**Do this:** Copy out all the notation in the material without changing a single character, and leave the pictures out of your answer.

Stored data
>> start
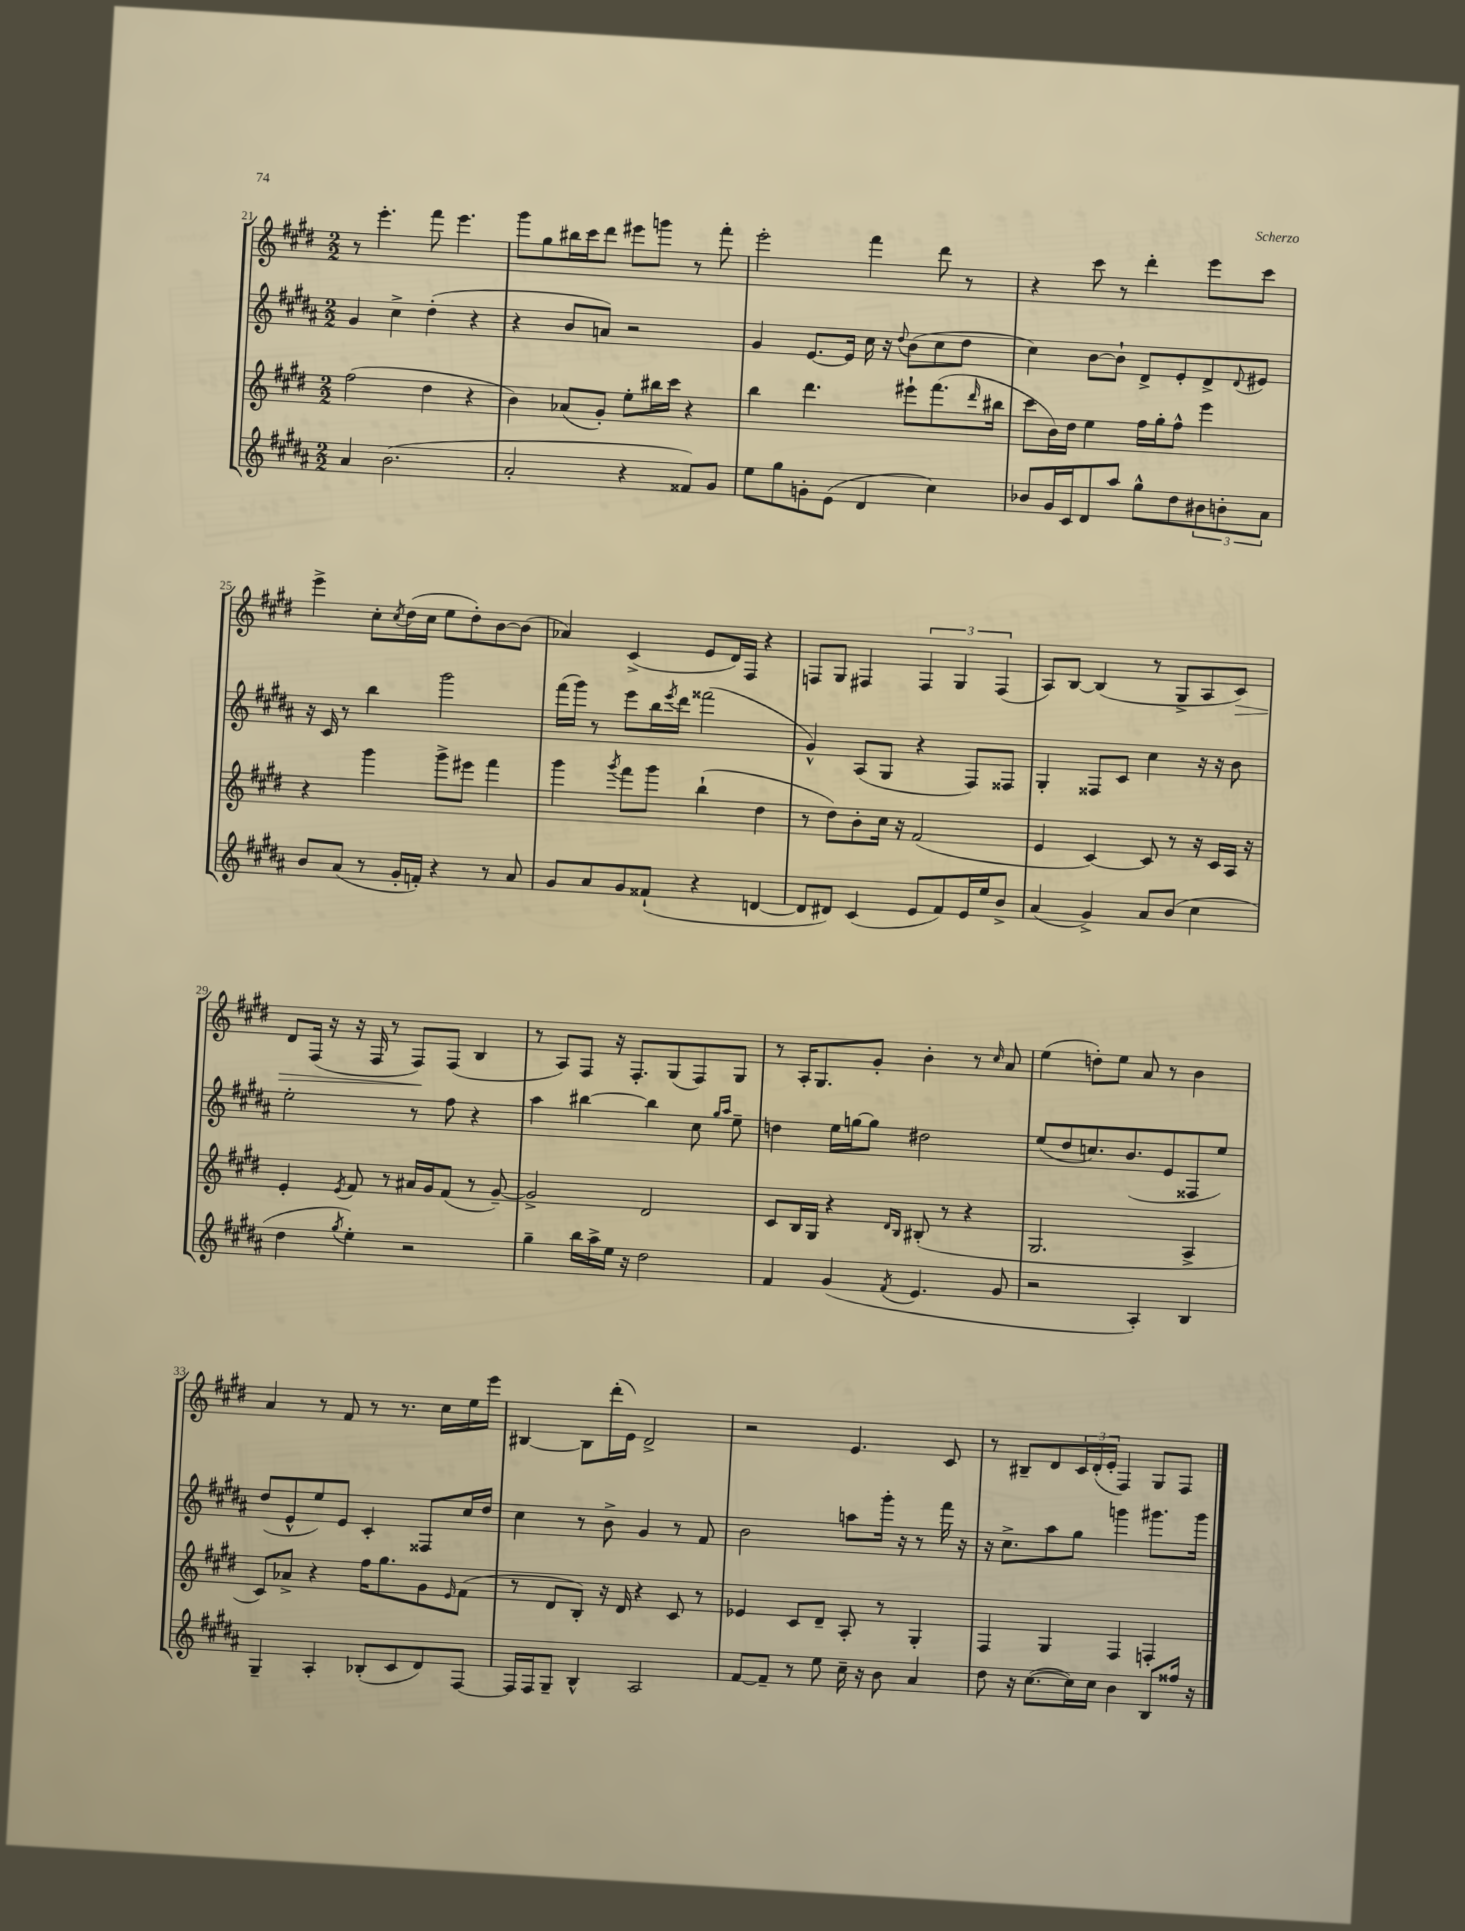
<<
\new StaffGroup <<
\new Staff = "s0" {
    \clef treble \key e \major \numericTimeSignature \time 2/2
    r8 e'''4.-. fis'''8 e'''4. |
    gis'''8 gis''8 bis''16 cis'''16 dis'''8 eis'''8 g'''8 r8 fis'''8-. |
    e'''2-. fis'''4 dis'''8 r8 |
    r4 cis'''8 r8 dis'''4-. e'''8 cis'''8 |
    e'''4-> cis''8-. \acciaccatura { cis''8 } dis''16( cis''16 e''8 dis''8-.) b'8~ b'8( |
    aes'4) cis'4->( e'8 dis'16) fis16 r4 |
    f8 gis8 fis4 \tuplet 3/2 { fis4 gis4 fis4( } |
    a8) b8~ b4( r8 gis8-> a8 cis'8\>) |
    dis'8 fis16( r16 r16 fis16 r8 fis8\!) fis8( b4 |
    r8 a8) fis8 r16 fis8.-. gis8( fis8) gis8 |
    r8 a16-. gis8. gis'8-. b'4-. r8 \grace { cis''16 } a'8 |
    e''4( d''8-.) e''8 a'8 r8 b'4 |
    a'4 r8 fis'8 r8 r8. cis''16 e''16 e'''16 |
    bis4~ bis8 dis'''16-.( e'16) dis'2-> |
    r2 e'4. cis'8 |
    r8 bis8-- dis'8 \tuplet 3/2 { cis'16 dis'16-.( e'16-. } fis4) gis8 fis8 \bar "|." |
}
\new Staff = "s1" {
    \clef treble \key b \major \numericTimeSignature \time 2/2
    gis'4 cis''4-> dis''4-.( r4 |
    r4 b'8 a'8) r2 |
    gis'4 e'8.~ e'16 cis''16 r16 \appoggiatura { dis''8 } b'8( cis''8 dis''8 |
    cis''4) b'8~ b'8-! dis'8-> e'8-. dis'8-> \appoggiatura { dis'8 } eis'8 |
    r16 cis'16 r8 b''4 gis'''2 |
    fis'''16( gis'''16) r8 e'''8 b''16 \acciaccatura { e'''8 } dis'''16 fisis'''2( |
    gis'4-^) ais8( gis8 r4 fis8) fisis8 |
    gis4-. fisis8 cis'8 cis''4 r16 r16 b'8 |
    e''2-. r8 fis''8 r4 |
    ais''4 bis''4~ bis''4 cis''8 \grace { gis''16 ais''16 } e''8-- |
    d''4 e''16 g''16~ g''8 dis''2 |
    e''8( dis''8 c''8.) b'8.( e'8 fisis8 e''8) |
    dis''8( e'8-^ e''8) e'8 cis'4-. fisis8 cis''16 dis''16 |
    cis''4 r8 b'8-> gis'4 r8 fis'8 |
    b'2 a''8 gis'''16-. r16 r8 fis'''16 r16 |
    r16 cis''8.-> ais''8 gis''8 g'''4 gis'''8. gis'''16 \bar "|." |
}
\new Staff = "s2" {
    \clef treble \key e \major \numericTimeSignature \time 2/2
    fis''2( dis''4 r4 |
    b'4) aes'8( gis'8-.) e''8-. bis''16 cis'''16 r4 |
    b''4 dis'''4. eis'''8-! fis'''8.( \grace { dis'''16 } bis''16 |
    cis'''8 b'16) dis''16 e''4 fis''16 gis''16-. fis''8-^ e'''4 |
    r4 gis'''4 gis'''8-> eis'''8 fis'''4 |
    gis'''4 \acciaccatura { gis'''8 } fis'''8 gis'''8 b''4-!( dis''4 |
    r8 dis''8) b'8-. cis''16 r16 fis'2( |
    e'4 cis'4~) cis'8 r8 r16 cis'16 a16 r16 |
    e'4-. \acciaccatura { e'8 } fis'8 r8 ais'16 gis'16 fis'8( r8 gis'8~--) |
    gis'2-> dis'2 |
    cis'8 b16 gis16 r4 \grace { dis'16 b16 } bis8-.( r8 r4 |
    gis2. a4-> |
    cis'8) aes'8-> r4 fis''16 gis''8. gis'8 \grace { e'16 } fis'8( |
    r8 dis'8 b8-.) r16 dis'16 r4 cis'8 r8 |
    ees'4 cis'8 dis'8-- a8-. r8 gis4-. |
    fis4 gis4 fis4 f4-. \bar "|." |
}
\new Staff = "s3" {
    \clef treble \key b \major \numericTimeSignature \time 2/2
    ais'4 b'2.( |
    ais'2-. r4 fisis'8) gis'8 |
    e''8 gis''8 g'8-. e'8( dis'4 cis''4) |
    bes'8 gis'16 cis'16 dis'8 ais''8 gis''8-^ dis''8 \tuplet 3/2 { bis'8 b'8-. ais'8 } |
    b'8 ais'8( r8 gis'16-. f'16-.) r4 r8 ais'8 |
    gis'8 ais'8 gis'8 fisis'8-!( r4 d'4~ |
    d'8 dis'8) cis'4( e'8 fis'8) e'16 e''16 b'8-> |
    ais'4( gis'4->) ais'8 b'8( cis''4 |
    dis''4 \acciaccatura { gis''8 } e''4-.) r2 |
    gis''4-- b''16 ais''16-> e''16 r16 dis''2 |
    fis'4 gis'4( \acciaccatura { fis'8 } e'4. gis'8 |
    r2 ais4-.) b4 |
    gis4-- ais4-. bes8-.( cis'8 dis'8) fis8~ |
    fis16 fis16 gis8-- b4-^ ais2 |
    fis'8~ fis'8-- r8 e''8 cis''16-- r16 b'8 ais'4 |
    dis''8 r16 cis''8.~( cis''16) cis''16 b'4 b8 fisis''16 r16 \bar "|." |
}
>>
>>
\layout { \context { \Score currentBarNumber = #21 } }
>> end
**Solution below:**
<<
\new StaffGroup <<
\new Staff = "s0" {
    \clef treble \key e \major \numericTimeSignature \time 2/2
    r8 e'''4.-. fis'''8 e'''4. |
    gis'''8 gis''8 bis''16 cis'''16 dis'''8 eis'''8 g'''8 r8 fis'''8-. |
    e'''2-. fis'''4 dis'''8 r8 |
    r4 cis'''8 r8 dis'''4-. e'''8 cis'''8 |
    e'''4-> cis''8-. \acciaccatura { cis''8 } dis''16( cis''16 e''8 dis''8-.) b'8~ b'8( |
    aes'4) cis'4->( e'8 dis'16) fis16 r4 |
    f8 gis8 fis4 \tuplet 3/2 { fis4 gis4 fis4( } |
    a8) b8~ b4( r8 gis8-> a8 cis'8\>) |
    dis'8 fis16( r16 r16 fis16 r8 fis8\!) fis8( b4 |
    r8 a8) fis8 r16 fis8.-. gis8( fis8) gis8 |
    r8 a16-. gis8. gis'8-. b'4-. r8 \grace { cis''16 } a'8 |
    e''4( d''8-.) e''8 a'8 r8 b'4 |
    a'4 r8 fis'8 r8 r8. cis''16 e''16 e'''16 |
    bis4~ bis8 dis'''16-.( e'16) dis'2-> |
    r2 e'4. cis'8 |
    r8 bis8-- dis'8 \tuplet 3/2 { cis'16 dis'16-.( e'16-. } fis4) gis8 fis8 \bar "|." |
}
\new Staff = "s1" {
    \clef treble \key b \major \numericTimeSignature \time 2/2
    gis'4 cis''4-> dis''4-.( r4 |
    r4 b'8 a'8) r2 |
    gis'4 e'8.~ e'16 cis''16 r16 \appoggiatura { dis''8 } b'8( cis''8 dis''8 |
    cis''4) b'8~ b'8-! dis'8-> e'8-. dis'8-> \appoggiatura { dis'8 } eis'8 |
    r16 cis'16 r8 b''4 gis'''2 |
    fis'''16( gis'''16) r8 e'''8 b''16 \acciaccatura { e'''8 } dis'''16 fisis'''2( |
    gis'4-^) ais8( gis8 r4 fis8) fisis8 |
    gis4-. fisis8 cis'8 cis''4 r16 r16 b'8 |
    e''2-. r8 fis''8 r4 |
    ais''4 bis''4~ bis''4 cis''8 \grace { gis''16 ais''16 } e''8-- |
    d''4 e''16 g''16~ g''8 dis''2 |
    e''8( dis''8 c''8.) b'8.( e'8 fisis8 e''8) |
    dis''8( e'8-^ e''8) e'8 cis'4-. fisis8 cis''16 dis''16 |
    cis''4 r8 b'8-> gis'4 r8 fis'8 |
    b'2 a''8 gis'''16-. r16 r8 fis'''16 r16 |
    r16 cis''8.-> ais''8 gis''8 g'''4 gis'''8. gis'''16 \bar "|." |
}
\new Staff = "s2" {
    \clef treble \key e \major \numericTimeSignature \time 2/2
    fis''2( dis''4 r4 |
    b'4) aes'8( gis'8-.) e''8-. bis''16 cis'''16 r4 |
    b''4 dis'''4. eis'''8-! fis'''8.( \grace { dis'''16 } bis''16 |
    cis'''8 b'16) dis''16 e''4 fis''16 gis''16-. fis''8-^ e'''4 |
    r4 gis'''4 gis'''8-> eis'''8 fis'''4 |
    gis'''4 \acciaccatura { gis'''8 } fis'''8 gis'''8 b''4-!( dis''4 |
    r8 dis''8) b'8-. cis''16 r16 fis'2( |
    e'4 cis'4~) cis'8 r8 r16 cis'16 a16 r16 |
    e'4-. \acciaccatura { e'8 } fis'8 r8 ais'16 gis'16 fis'8( r8 gis'8~--) |
    gis'2-> dis'2 |
    cis'8 b16 gis16 r4 \grace { dis'16 b16 } bis8-.( r8 r4 |
    gis2. a4-> |
    cis'8) aes'8-> r4 fis''16 gis''8. gis'8 \grace { e'16 } fis'8( |
    r8 dis'8 b8-.) r16 dis'16 r4 cis'8 r8 |
    ees'4 cis'8 dis'8-- a8-. r8 gis4-. |
    fis4 gis4 fis4 f4-. \bar "|." |
}
\new Staff = "s3" {
    \clef treble \key b \major \numericTimeSignature \time 2/2
    ais'4 b'2.( |
    ais'2-. r4 fisis'8) gis'8 |
    e''8 gis''8 g'8-. e'8( dis'4 cis''4) |
    bes'8 gis'16 cis'16 dis'8 ais''8 gis''8-^ dis''8 \tuplet 3/2 { bis'8 b'8-. ais'8 } |
    b'8 ais'8( r8 gis'16-. f'16-.) r4 r8 ais'8 |
    gis'8 ais'8 gis'8 fisis'8-!( r4 d'4~ |
    d'8 dis'8) cis'4( e'8 fis'8) e'16 e''16 b'8-> |
    ais'4( gis'4->) ais'8 b'8( cis''4 |
    dis''4 \acciaccatura { gis''8 } e''4-.) r2 |
    gis''4-- b''16 ais''16-> e''16 r16 dis''2 |
    fis'4 gis'4( \acciaccatura { fis'8 } e'4. gis'8 |
    r2 ais4-.) b4 |
    gis4-- ais4-. bes8-.( cis'8 dis'8) fis8~ |
    fis16 fis16 gis8-- b4-^ ais2 |
    fis'8~ fis'8-- r8 e''8 cis''16-- r16 b'8 ais'4 |
    dis''8 r16 cis''8.~( cis''16) cis''16 b'4 b8 fisis''16 r16 \bar "|." |
}
>>
>>
\layout { \context { \Score currentBarNumber = #21 } }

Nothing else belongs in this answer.